▶ **About this task**:
Look through the records, and wherever the string "VBAT" turns up, copy out that line.
[Opening Exercise materials section]
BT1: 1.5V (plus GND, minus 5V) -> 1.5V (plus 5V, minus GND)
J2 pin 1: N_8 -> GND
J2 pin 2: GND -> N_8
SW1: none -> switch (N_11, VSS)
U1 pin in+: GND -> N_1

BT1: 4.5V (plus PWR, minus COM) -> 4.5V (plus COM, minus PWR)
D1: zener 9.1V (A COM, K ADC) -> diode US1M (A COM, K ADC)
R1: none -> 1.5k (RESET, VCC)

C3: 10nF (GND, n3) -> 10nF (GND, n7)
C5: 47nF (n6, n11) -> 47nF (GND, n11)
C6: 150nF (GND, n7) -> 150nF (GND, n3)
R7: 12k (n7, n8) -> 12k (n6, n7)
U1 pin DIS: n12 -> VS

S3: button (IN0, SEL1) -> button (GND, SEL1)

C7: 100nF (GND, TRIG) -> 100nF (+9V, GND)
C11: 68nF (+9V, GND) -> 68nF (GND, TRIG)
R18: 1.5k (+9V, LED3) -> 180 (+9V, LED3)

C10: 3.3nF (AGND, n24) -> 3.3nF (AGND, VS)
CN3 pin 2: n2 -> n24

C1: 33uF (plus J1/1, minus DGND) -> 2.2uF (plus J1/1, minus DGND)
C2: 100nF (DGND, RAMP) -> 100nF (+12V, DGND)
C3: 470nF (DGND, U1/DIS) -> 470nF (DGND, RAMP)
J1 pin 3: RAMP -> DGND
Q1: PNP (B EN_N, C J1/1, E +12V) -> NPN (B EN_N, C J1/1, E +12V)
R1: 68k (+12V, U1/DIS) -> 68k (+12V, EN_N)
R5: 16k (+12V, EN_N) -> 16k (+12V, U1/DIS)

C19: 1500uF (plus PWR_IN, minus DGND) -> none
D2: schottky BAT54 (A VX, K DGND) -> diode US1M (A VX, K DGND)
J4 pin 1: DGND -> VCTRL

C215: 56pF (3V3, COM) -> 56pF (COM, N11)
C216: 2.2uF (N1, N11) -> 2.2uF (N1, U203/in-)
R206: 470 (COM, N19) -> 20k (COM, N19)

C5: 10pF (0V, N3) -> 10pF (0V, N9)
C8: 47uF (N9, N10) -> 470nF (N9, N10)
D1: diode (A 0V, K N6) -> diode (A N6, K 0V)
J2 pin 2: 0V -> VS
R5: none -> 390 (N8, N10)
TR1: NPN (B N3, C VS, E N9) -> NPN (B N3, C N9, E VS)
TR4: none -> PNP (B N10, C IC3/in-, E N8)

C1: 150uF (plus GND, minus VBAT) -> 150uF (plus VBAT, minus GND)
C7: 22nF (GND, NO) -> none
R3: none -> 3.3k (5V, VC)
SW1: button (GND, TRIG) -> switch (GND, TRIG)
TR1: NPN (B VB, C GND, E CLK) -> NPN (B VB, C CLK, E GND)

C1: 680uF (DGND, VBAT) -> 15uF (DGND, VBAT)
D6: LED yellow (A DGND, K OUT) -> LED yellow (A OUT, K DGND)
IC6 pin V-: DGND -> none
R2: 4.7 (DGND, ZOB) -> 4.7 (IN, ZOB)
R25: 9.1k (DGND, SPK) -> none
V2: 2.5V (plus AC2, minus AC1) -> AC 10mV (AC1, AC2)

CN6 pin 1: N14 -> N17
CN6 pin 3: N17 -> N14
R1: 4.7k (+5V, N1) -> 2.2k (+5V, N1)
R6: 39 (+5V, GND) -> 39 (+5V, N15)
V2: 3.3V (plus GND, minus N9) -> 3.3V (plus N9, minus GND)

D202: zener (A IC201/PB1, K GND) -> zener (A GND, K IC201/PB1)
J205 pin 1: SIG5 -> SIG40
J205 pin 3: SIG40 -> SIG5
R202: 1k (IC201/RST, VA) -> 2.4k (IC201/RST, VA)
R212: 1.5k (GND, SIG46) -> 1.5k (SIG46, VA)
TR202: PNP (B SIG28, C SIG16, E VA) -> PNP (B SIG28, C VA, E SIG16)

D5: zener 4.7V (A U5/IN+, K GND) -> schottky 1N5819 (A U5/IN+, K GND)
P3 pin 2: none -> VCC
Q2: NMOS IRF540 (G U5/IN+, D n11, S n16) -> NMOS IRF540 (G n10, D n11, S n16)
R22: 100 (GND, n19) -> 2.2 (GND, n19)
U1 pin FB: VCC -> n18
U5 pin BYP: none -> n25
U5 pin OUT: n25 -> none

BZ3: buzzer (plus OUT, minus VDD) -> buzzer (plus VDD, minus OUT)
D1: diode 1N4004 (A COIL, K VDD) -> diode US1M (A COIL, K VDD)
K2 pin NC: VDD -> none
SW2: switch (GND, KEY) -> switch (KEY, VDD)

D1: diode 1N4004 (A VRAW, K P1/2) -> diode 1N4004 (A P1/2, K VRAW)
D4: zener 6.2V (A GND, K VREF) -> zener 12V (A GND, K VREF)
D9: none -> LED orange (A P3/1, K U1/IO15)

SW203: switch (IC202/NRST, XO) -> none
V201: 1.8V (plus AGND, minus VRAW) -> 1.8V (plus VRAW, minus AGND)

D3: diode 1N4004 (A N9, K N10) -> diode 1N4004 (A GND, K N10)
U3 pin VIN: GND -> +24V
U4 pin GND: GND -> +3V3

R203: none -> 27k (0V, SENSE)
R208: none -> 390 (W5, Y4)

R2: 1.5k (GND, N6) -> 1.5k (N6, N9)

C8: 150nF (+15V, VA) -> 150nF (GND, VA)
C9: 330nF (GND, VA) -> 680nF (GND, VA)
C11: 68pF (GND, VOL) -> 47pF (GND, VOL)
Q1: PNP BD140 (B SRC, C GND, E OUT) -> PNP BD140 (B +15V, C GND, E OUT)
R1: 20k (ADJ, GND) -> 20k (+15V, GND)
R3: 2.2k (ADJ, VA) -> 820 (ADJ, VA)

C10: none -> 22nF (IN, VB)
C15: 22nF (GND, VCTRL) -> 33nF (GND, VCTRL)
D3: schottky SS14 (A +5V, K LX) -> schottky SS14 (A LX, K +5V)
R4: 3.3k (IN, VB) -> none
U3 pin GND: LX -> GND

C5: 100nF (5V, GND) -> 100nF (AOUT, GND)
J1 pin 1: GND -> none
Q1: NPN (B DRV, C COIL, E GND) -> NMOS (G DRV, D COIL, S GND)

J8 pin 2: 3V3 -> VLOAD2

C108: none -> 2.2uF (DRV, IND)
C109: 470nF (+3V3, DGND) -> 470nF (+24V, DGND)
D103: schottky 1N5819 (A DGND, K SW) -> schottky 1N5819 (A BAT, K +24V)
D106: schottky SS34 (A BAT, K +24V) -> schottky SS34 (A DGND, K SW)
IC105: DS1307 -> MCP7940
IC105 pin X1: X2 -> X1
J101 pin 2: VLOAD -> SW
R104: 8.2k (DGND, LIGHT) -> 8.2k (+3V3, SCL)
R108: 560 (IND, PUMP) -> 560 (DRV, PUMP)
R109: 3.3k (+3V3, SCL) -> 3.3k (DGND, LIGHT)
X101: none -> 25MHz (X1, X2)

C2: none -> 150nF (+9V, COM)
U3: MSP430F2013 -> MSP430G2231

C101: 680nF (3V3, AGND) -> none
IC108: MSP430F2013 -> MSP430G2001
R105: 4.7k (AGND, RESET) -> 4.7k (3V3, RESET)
[Closing Exercise materials section]
▶ **Task result**:
C1: 150uF (plus GND, minus VBAT) -> 150uF (plus VBAT, minus GND)
C1: 680uF (DGND, VBAT) -> 15uF (DGND, VBAT)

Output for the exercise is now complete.